>> Start RECORDS SHOWN
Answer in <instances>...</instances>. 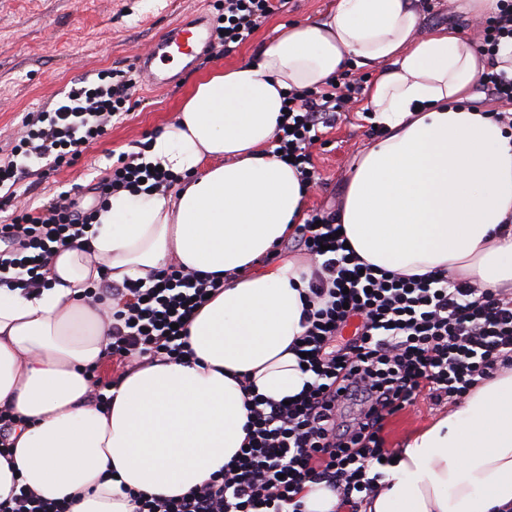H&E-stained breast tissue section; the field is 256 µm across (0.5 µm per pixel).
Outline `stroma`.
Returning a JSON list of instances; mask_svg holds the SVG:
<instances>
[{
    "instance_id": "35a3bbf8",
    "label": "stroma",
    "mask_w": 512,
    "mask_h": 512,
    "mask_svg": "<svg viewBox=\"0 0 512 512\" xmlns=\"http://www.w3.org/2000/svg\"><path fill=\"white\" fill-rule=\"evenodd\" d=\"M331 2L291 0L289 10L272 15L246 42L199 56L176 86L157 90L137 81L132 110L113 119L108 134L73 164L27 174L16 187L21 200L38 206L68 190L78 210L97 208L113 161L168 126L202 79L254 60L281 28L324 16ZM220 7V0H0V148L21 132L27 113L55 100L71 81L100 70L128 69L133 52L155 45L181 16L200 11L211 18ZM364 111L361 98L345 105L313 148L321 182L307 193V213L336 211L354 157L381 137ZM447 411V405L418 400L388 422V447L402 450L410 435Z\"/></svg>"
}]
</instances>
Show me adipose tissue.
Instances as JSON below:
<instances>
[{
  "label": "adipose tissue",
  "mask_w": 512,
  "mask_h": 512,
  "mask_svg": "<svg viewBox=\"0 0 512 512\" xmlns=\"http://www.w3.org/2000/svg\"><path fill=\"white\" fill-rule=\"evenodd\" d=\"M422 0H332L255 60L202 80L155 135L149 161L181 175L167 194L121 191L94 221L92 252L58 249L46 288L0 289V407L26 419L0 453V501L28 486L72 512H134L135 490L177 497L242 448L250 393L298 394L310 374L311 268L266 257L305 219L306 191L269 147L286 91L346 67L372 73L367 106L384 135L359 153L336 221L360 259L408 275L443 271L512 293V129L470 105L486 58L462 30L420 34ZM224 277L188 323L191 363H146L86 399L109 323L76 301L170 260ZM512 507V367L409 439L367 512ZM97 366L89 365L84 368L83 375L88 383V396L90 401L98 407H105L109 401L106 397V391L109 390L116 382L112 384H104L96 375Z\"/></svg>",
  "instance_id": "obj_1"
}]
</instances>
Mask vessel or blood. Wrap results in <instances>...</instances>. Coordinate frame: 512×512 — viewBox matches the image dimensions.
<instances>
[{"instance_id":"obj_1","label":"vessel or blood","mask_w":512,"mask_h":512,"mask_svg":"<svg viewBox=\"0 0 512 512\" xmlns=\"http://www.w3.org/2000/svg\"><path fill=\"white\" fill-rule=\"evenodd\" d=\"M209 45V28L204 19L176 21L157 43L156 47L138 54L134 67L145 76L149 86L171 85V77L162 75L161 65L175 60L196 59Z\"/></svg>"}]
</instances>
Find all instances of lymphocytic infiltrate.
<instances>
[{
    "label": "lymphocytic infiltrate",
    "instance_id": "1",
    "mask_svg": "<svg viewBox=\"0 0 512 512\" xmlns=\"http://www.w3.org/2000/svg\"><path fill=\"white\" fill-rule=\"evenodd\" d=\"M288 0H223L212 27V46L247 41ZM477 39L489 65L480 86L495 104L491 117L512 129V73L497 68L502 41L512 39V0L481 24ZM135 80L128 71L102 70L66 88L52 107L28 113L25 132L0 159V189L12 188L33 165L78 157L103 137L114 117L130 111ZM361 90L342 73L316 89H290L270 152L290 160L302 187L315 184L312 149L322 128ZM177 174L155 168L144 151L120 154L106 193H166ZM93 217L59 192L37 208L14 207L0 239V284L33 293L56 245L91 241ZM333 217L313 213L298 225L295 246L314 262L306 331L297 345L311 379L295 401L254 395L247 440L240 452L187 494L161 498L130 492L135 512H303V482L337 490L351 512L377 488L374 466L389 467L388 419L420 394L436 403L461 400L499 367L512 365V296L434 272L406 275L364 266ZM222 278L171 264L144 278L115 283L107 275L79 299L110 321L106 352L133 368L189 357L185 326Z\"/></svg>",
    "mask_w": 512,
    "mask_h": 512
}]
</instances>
>> End RECORDS SHOWN
### REQUIREMENTS
Find the string "label" in the listing and return every line that holds it.

### TASK SOLUTION
    "label": "stroma",
  "label": "adipose tissue",
[{"instance_id":"obj_1","label":"vessel or blood","mask_w":512,"mask_h":512,"mask_svg":"<svg viewBox=\"0 0 512 512\" xmlns=\"http://www.w3.org/2000/svg\"><path fill=\"white\" fill-rule=\"evenodd\" d=\"M209 45V28L204 19L176 21L157 43L156 47L138 54L134 67L145 76L149 86L171 85V77L162 75L161 65L175 60L196 59Z\"/></svg>"}]
    "label": "lymphocytic infiltrate",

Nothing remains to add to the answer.